Part of a data file:
_____
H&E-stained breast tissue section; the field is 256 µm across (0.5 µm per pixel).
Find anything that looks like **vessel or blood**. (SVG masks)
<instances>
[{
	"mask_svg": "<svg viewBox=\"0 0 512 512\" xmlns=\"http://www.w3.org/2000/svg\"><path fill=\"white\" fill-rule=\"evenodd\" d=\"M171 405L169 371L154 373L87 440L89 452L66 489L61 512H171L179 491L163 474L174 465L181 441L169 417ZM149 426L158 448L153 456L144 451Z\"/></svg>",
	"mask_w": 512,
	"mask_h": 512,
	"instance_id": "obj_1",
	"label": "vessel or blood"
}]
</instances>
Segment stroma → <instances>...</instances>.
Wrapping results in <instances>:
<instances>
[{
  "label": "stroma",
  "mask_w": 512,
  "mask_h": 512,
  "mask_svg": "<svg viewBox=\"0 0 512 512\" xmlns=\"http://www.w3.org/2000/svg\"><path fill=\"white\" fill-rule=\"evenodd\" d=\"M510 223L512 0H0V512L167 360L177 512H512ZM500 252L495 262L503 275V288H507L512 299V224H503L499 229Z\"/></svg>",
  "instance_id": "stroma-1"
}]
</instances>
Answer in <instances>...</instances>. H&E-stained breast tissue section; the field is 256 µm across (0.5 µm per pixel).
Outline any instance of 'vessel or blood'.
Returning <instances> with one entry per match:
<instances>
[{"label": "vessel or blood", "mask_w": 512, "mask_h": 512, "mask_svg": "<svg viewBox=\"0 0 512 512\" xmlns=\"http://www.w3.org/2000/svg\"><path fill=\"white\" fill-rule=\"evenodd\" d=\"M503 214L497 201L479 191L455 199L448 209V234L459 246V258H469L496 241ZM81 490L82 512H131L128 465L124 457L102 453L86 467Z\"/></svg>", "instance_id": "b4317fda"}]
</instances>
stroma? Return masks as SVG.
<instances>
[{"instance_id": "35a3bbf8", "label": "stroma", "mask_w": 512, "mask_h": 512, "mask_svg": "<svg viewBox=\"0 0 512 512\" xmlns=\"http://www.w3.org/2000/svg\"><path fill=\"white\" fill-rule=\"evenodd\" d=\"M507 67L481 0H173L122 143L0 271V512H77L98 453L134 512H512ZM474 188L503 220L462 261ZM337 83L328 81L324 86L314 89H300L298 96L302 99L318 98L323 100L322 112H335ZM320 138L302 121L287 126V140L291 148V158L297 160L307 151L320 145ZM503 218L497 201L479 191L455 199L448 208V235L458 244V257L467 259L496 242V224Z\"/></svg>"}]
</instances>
_____
**To do**.
Report how many lines in these entries contain "across". Answer with the number only.

**Correct result**.
2